§ **Problem requirements**
Below is a block of entries; repeat all of it exactly but omit the pictures.

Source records
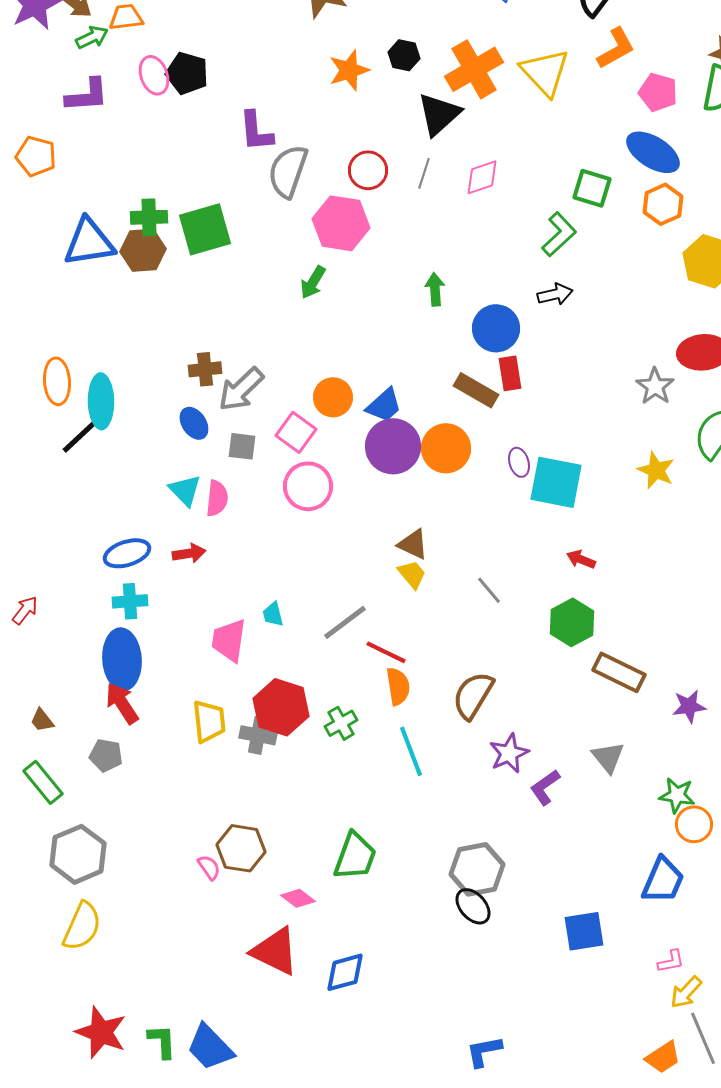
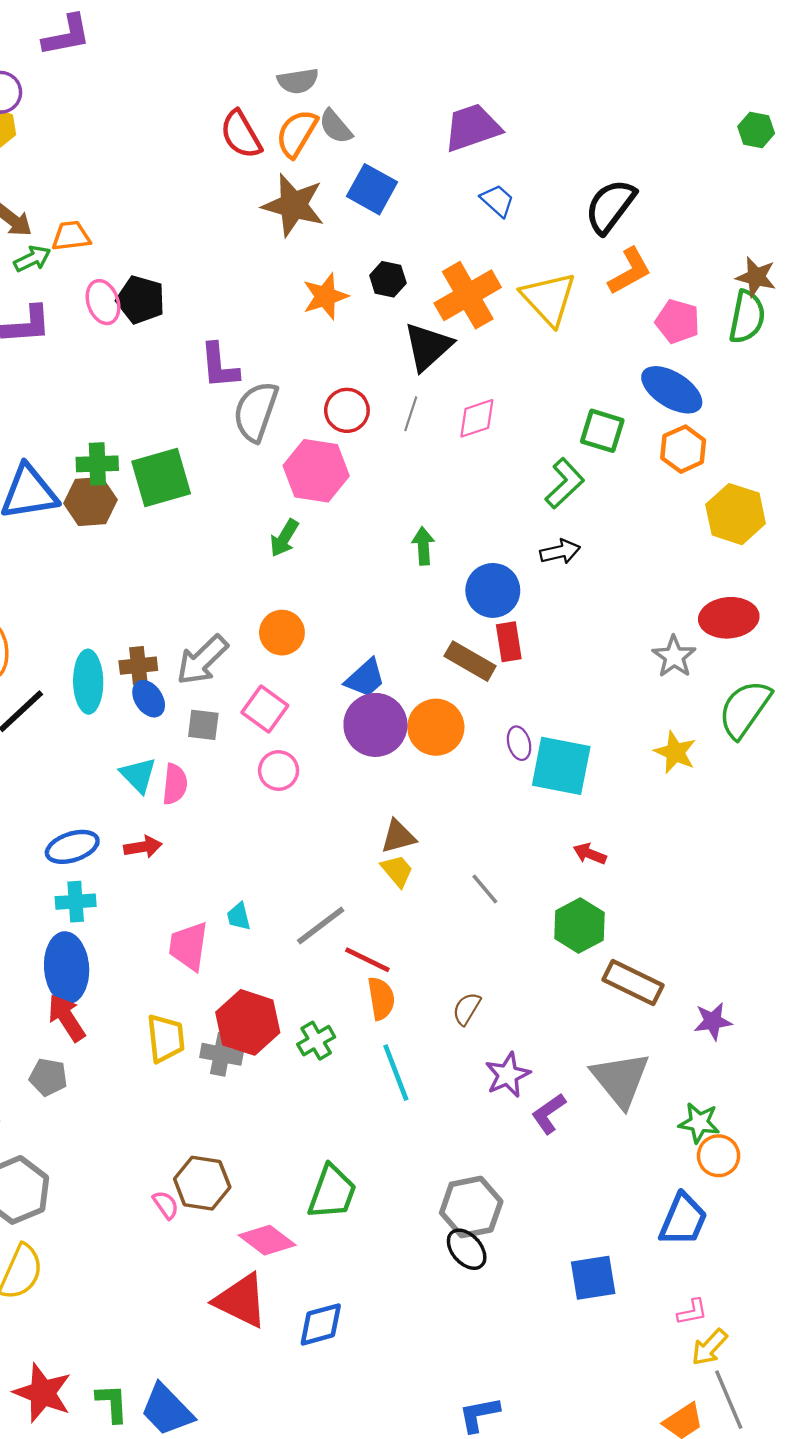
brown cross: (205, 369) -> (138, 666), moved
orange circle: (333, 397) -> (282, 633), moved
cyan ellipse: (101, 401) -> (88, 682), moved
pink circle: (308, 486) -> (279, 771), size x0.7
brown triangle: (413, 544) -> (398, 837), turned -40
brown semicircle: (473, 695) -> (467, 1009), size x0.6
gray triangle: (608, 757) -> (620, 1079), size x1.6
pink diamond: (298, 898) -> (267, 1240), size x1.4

§ **The answer**
brown cross: (205, 369) -> (138, 666), moved
orange circle: (333, 397) -> (282, 633), moved
cyan ellipse: (101, 401) -> (88, 682), moved
pink circle: (308, 486) -> (279, 771), size x0.7
brown triangle: (413, 544) -> (398, 837), turned -40
brown semicircle: (473, 695) -> (467, 1009), size x0.6
gray triangle: (608, 757) -> (620, 1079), size x1.6
pink diamond: (298, 898) -> (267, 1240), size x1.4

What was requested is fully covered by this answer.